Task: In the entries below, find the line with "dice (pink) [60, 288] => dice (red) [314, 69]" and the line with "nothing => cube (pink) [277, 251]". Return those two lines and all lines between them, exactly.

[Opening Material provided section]

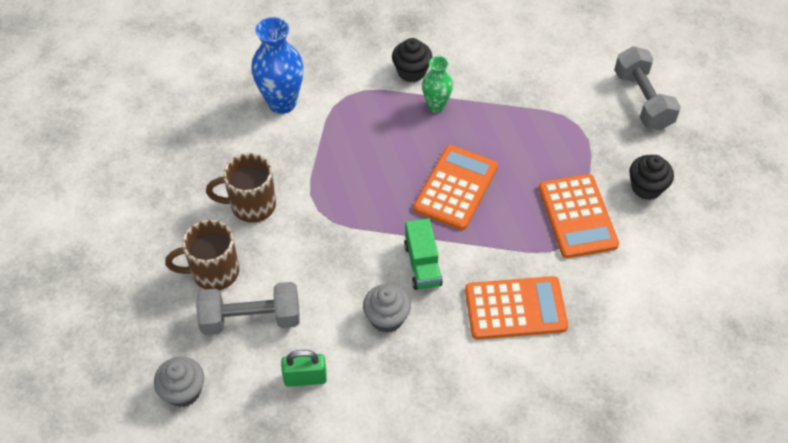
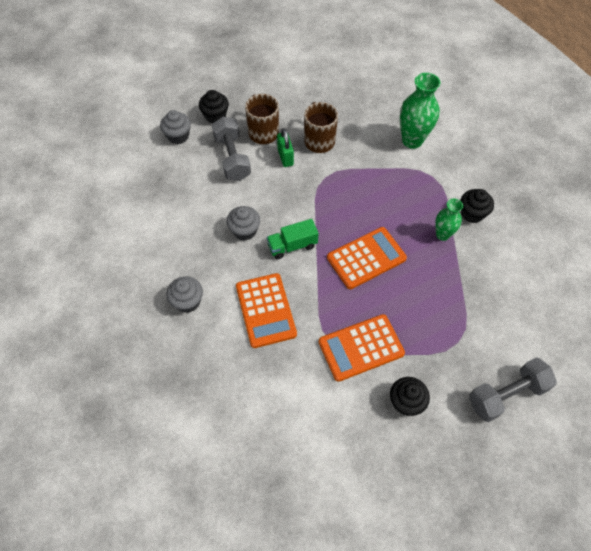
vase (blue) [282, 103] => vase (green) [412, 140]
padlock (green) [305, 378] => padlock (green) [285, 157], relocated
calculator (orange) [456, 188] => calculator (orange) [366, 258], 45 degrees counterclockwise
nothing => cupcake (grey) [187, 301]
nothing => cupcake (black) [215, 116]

[Closing Material provided section]
[Opening Material provided section]

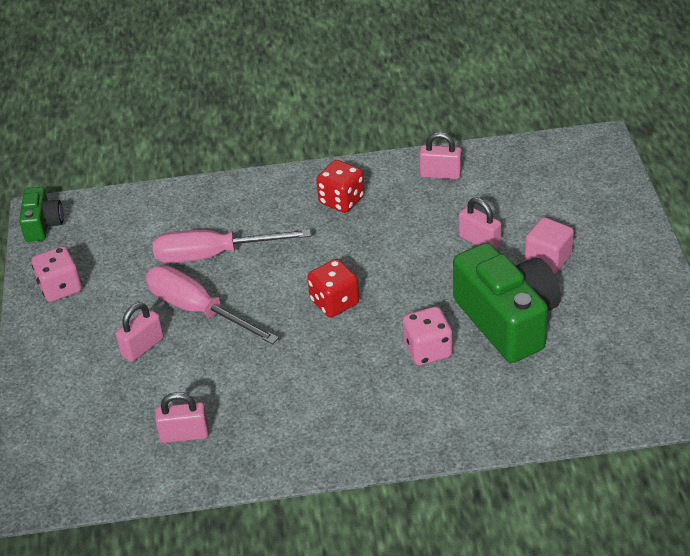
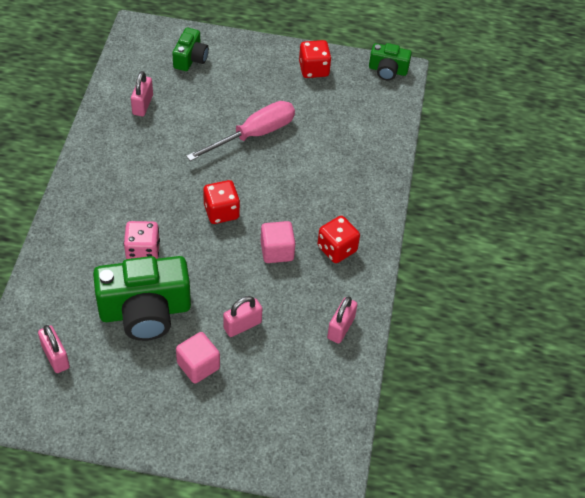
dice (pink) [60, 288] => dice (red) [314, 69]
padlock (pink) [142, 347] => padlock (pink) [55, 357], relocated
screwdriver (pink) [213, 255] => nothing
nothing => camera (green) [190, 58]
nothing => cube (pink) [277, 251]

[Closing Material provided section]
[Opening Material provided section]

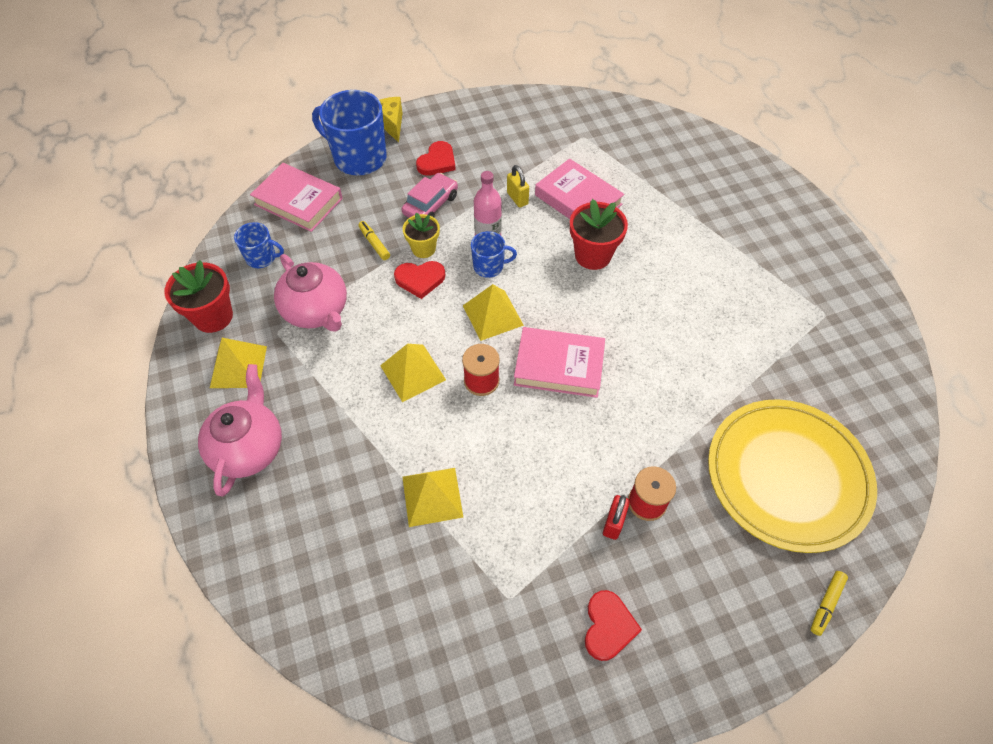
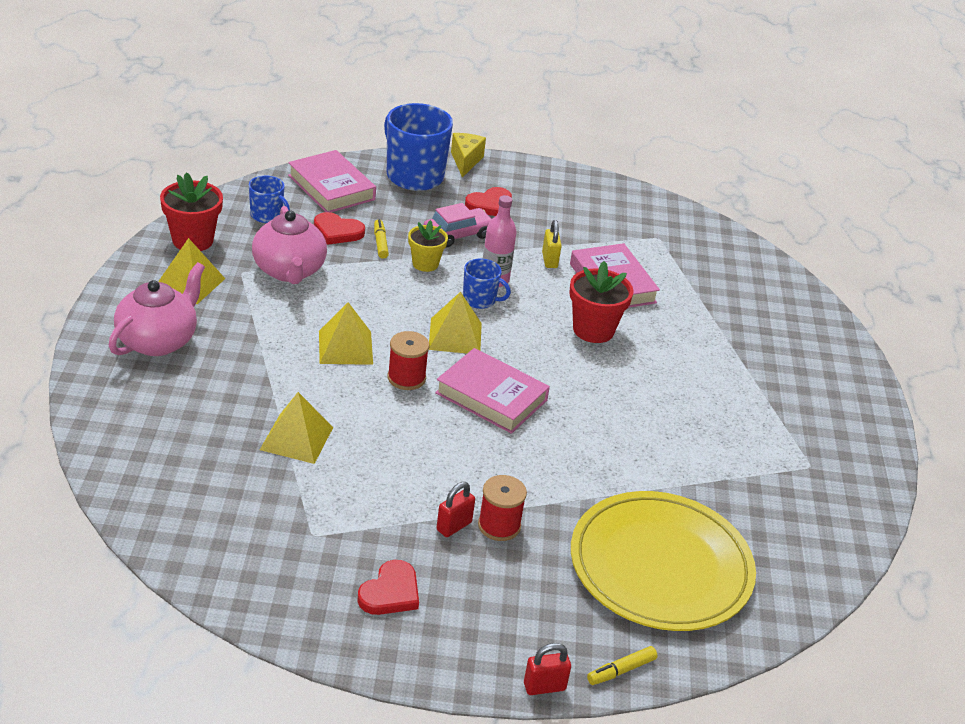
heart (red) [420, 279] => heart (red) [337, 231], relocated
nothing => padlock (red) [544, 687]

[Closing Material provided section]

Output for this exercise:
dice (pink) [60, 288] => dice (red) [314, 69]
padlock (pink) [142, 347] => padlock (pink) [55, 357], relocated
screwdriver (pink) [213, 255] => nothing
nothing => camera (green) [190, 58]
nothing => cube (pink) [277, 251]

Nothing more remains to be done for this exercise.